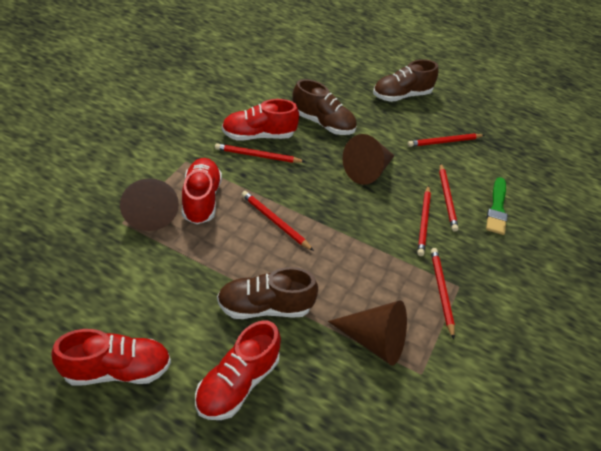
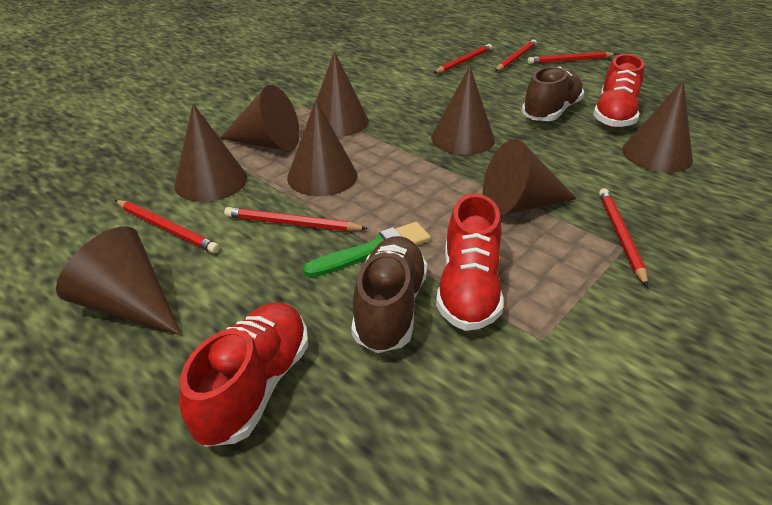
brown cone: 3 -> 8
brown shoe: 3 -> 2
red shoe: 4 -> 3

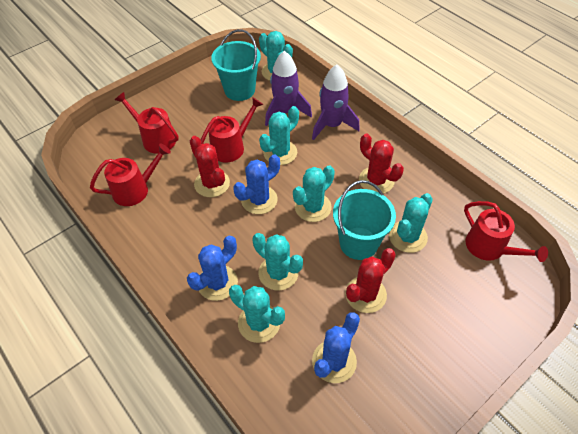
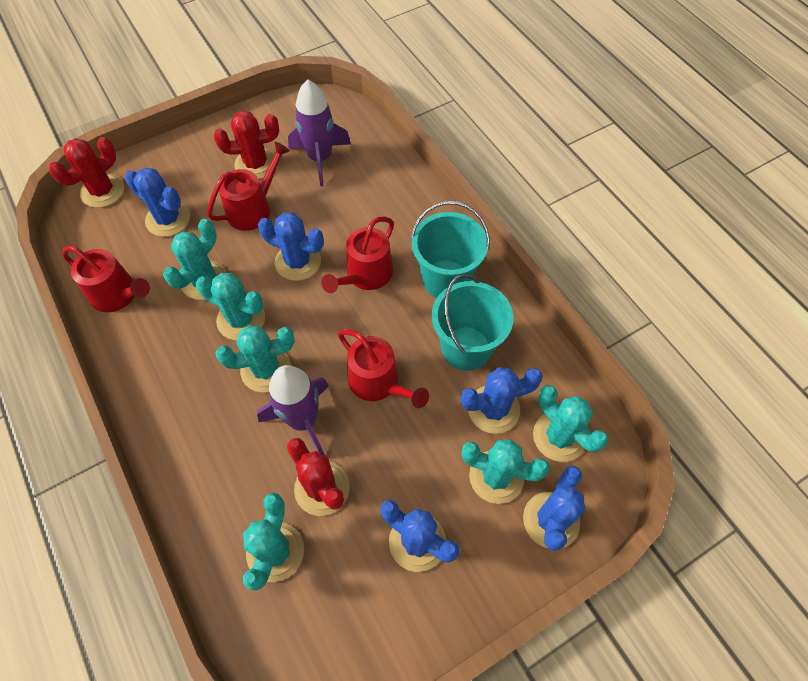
blue cactus: 3 -> 5

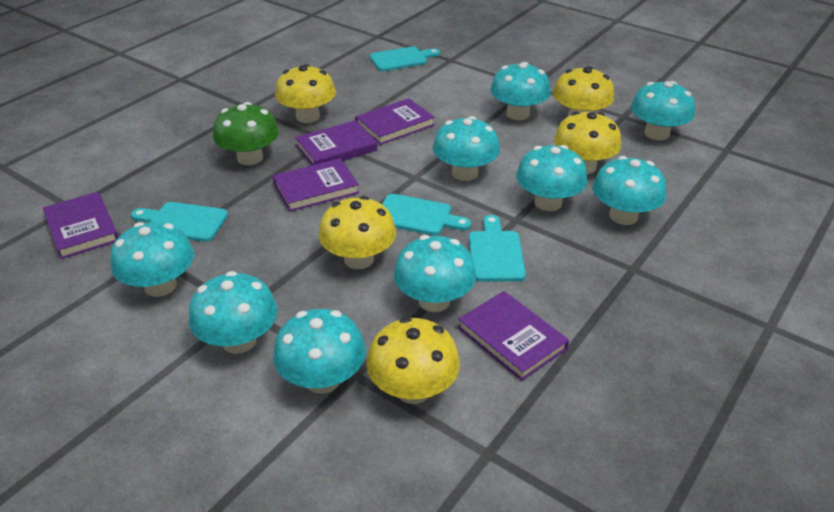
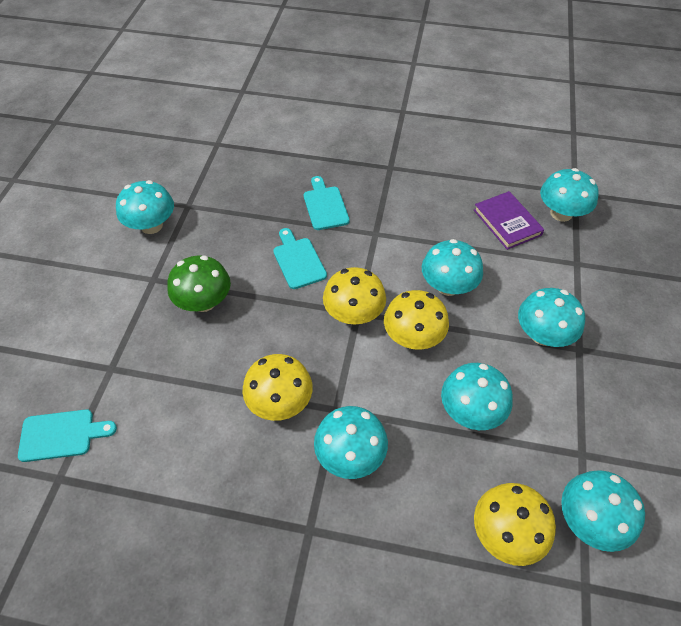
purple book: 5 -> 1
turquoise cutting board: 4 -> 3
turquoise mushroom: 9 -> 7
yellow mushroom: 5 -> 4

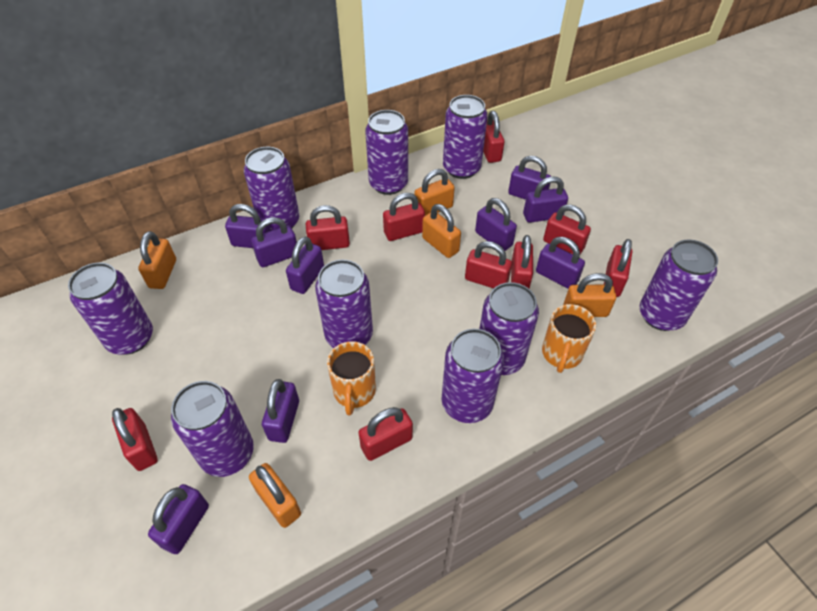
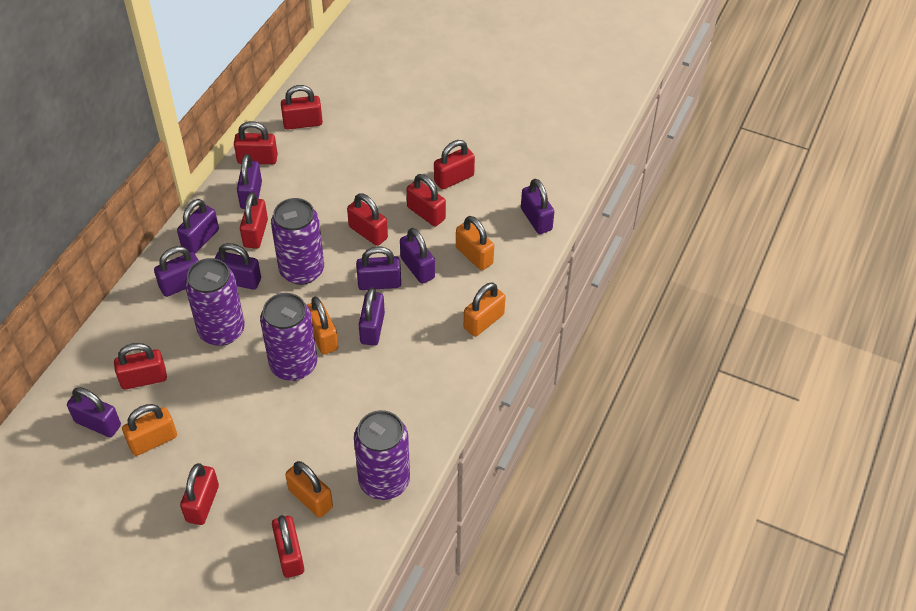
orange mug: 2 -> 0
purple can: 9 -> 4

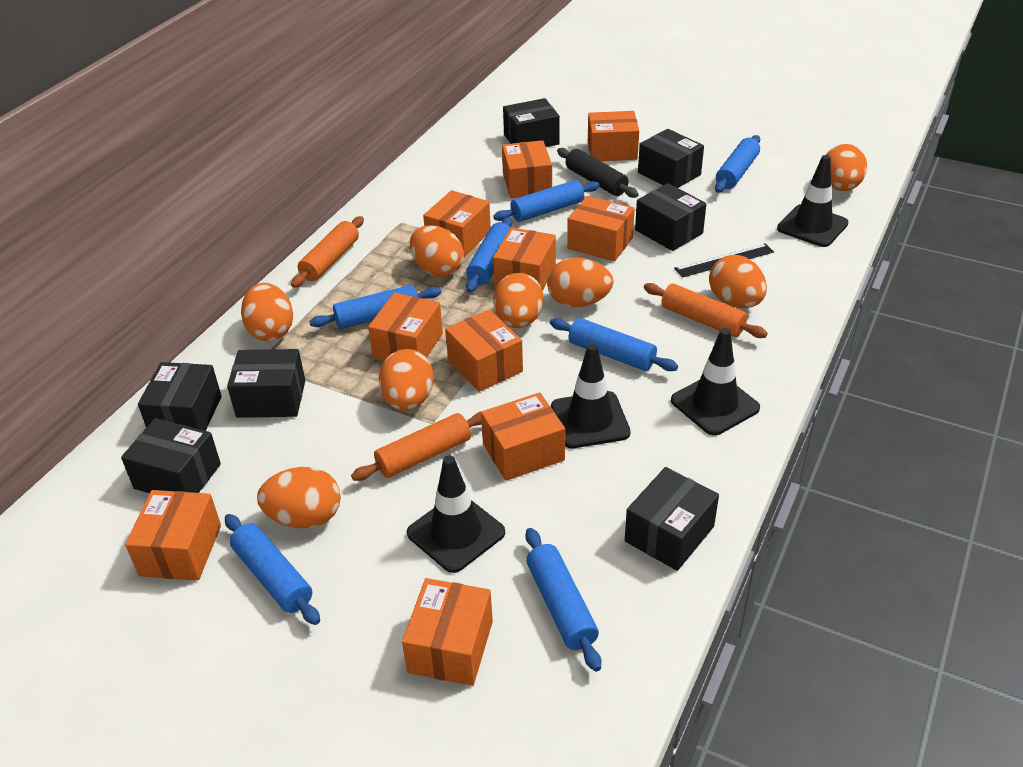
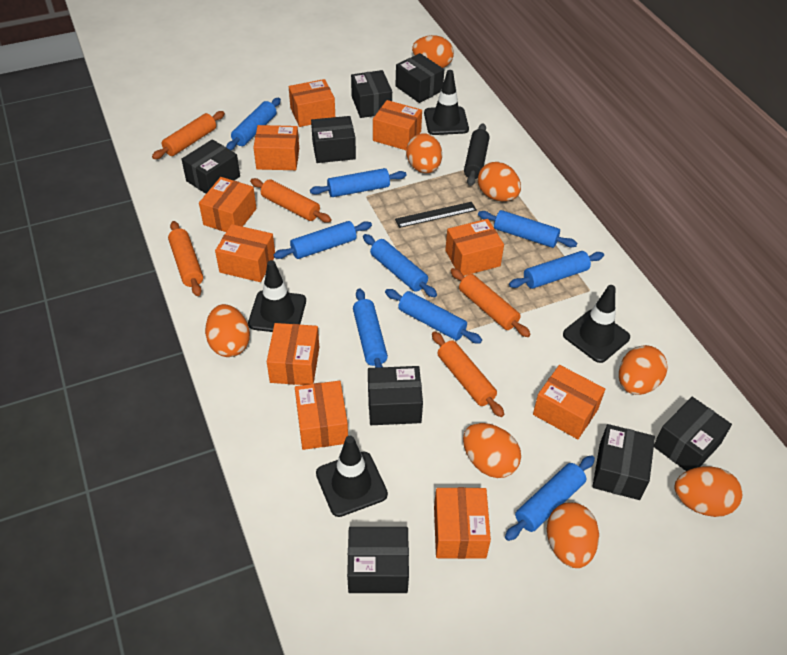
black box: 7 -> 8
blue rolling pin: 7 -> 9
orange rolling pin: 3 -> 5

#####

(Work to be completed): Nothing but the pictures should be left out when the records are retyped exactly.

(Task output):
brown cone: 3 -> 8
brown shoe: 3 -> 2
red shoe: 4 -> 3

blue cactus: 3 -> 5

purple book: 5 -> 1
turquoise cutting board: 4 -> 3
turquoise mushroom: 9 -> 7
yellow mushroom: 5 -> 4

orange mug: 2 -> 0
purple can: 9 -> 4

black box: 7 -> 8
blue rolling pin: 7 -> 9
orange rolling pin: 3 -> 5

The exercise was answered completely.